■ **Input data**

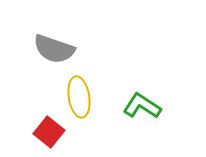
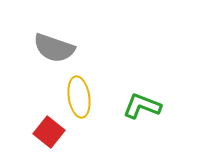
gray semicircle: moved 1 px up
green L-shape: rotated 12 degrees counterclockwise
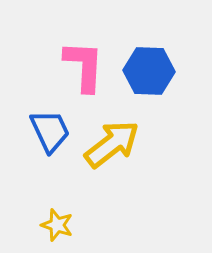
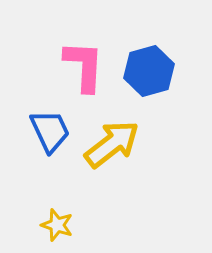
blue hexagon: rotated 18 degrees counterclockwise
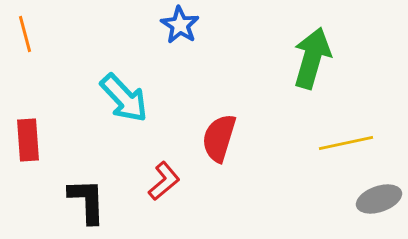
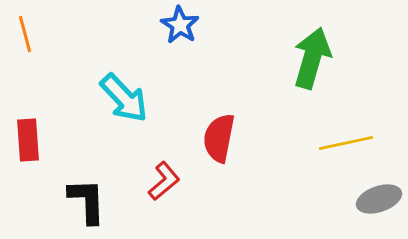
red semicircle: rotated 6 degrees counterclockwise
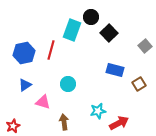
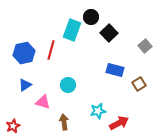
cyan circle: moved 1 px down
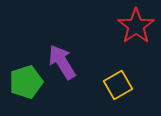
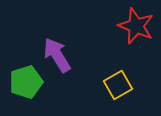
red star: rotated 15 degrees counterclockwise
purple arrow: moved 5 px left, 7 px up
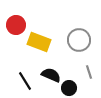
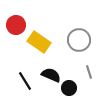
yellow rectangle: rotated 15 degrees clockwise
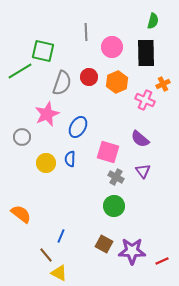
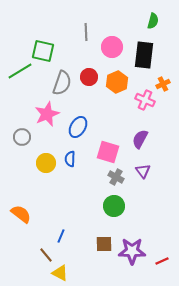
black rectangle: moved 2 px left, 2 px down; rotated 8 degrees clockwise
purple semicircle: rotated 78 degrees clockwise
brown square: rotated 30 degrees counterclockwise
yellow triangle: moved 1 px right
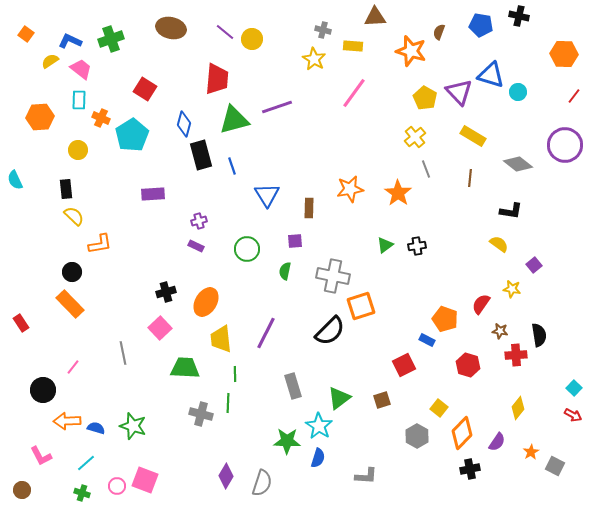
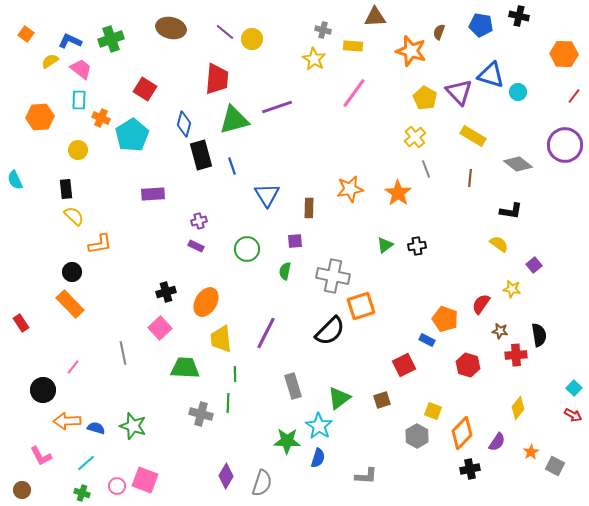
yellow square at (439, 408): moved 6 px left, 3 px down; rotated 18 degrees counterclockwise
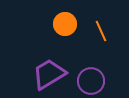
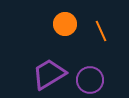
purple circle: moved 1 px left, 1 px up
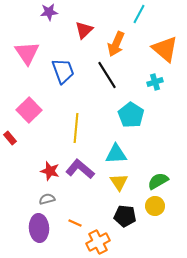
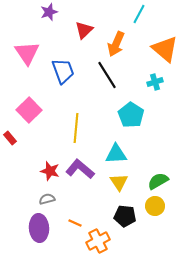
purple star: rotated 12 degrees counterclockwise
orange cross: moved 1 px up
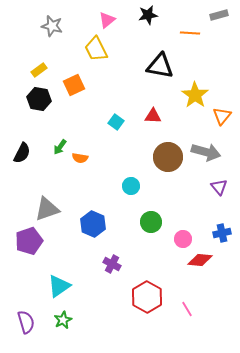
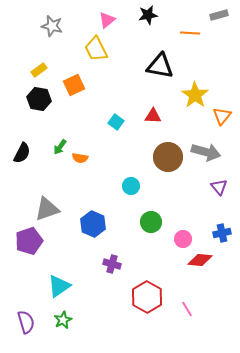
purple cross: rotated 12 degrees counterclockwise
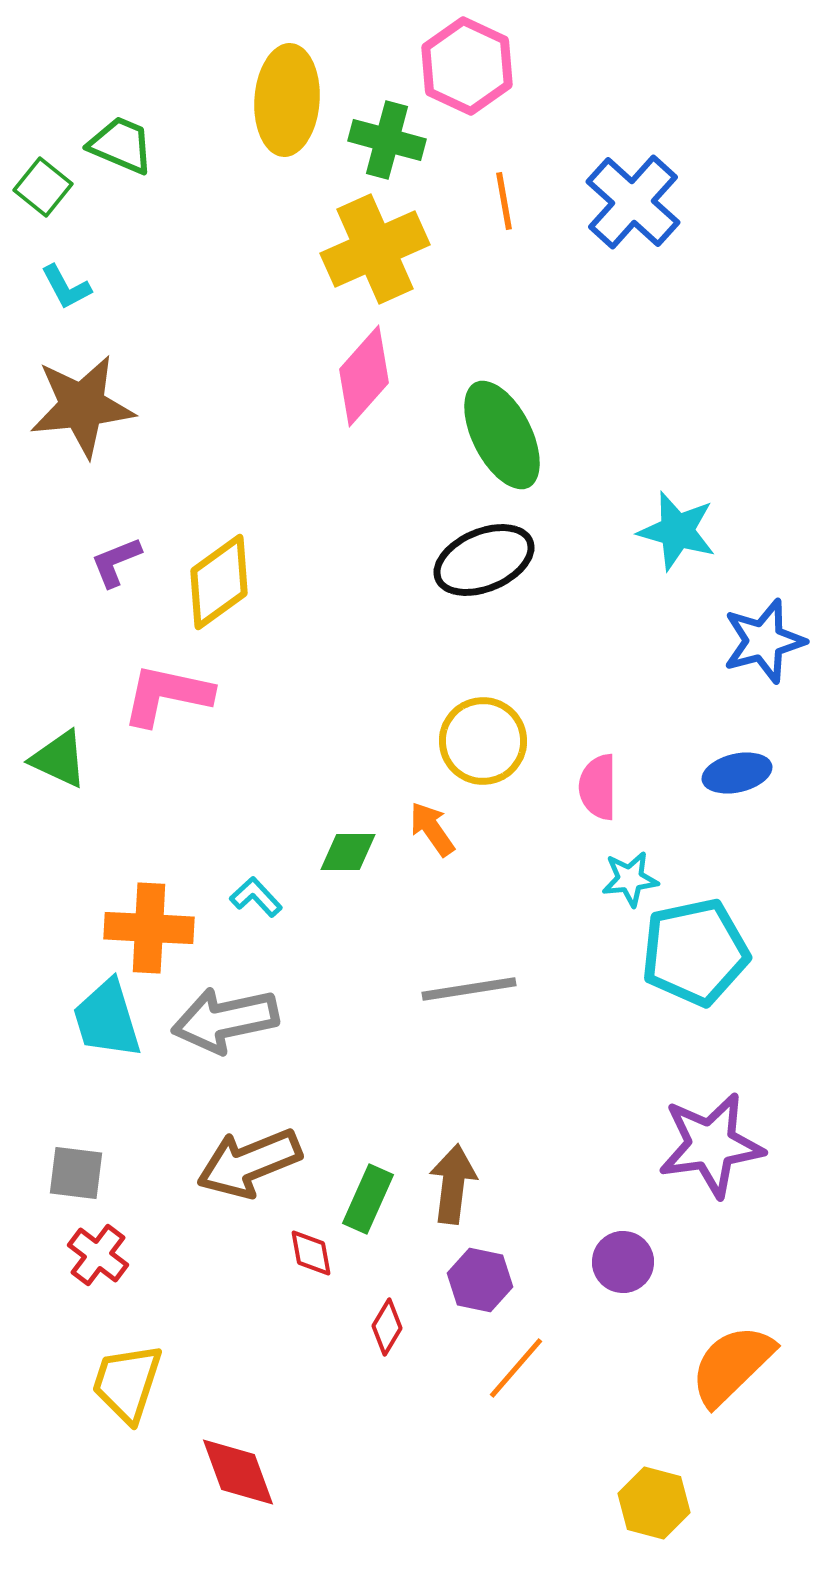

■ **Task**
In the answer, retype exactly and only the lines from the one holding "cyan circle: moved 1 px down" through the end of the listing, keeping both ends and dropping every picture.

■ **Answer to the problem**
cyan circle: moved 1 px down
red star: rotated 15 degrees counterclockwise
purple arrow: moved 5 px left, 7 px up
yellow rectangle: rotated 15 degrees clockwise
black rectangle: moved 2 px left, 2 px down; rotated 8 degrees clockwise
purple semicircle: rotated 78 degrees clockwise
brown square: rotated 30 degrees counterclockwise
yellow triangle: moved 1 px right
yellow square at (439, 408): moved 6 px left, 3 px down; rotated 18 degrees counterclockwise
purple circle: moved 1 px left, 1 px up
purple star: rotated 12 degrees counterclockwise
orange cross: moved 1 px up
purple cross: rotated 12 degrees counterclockwise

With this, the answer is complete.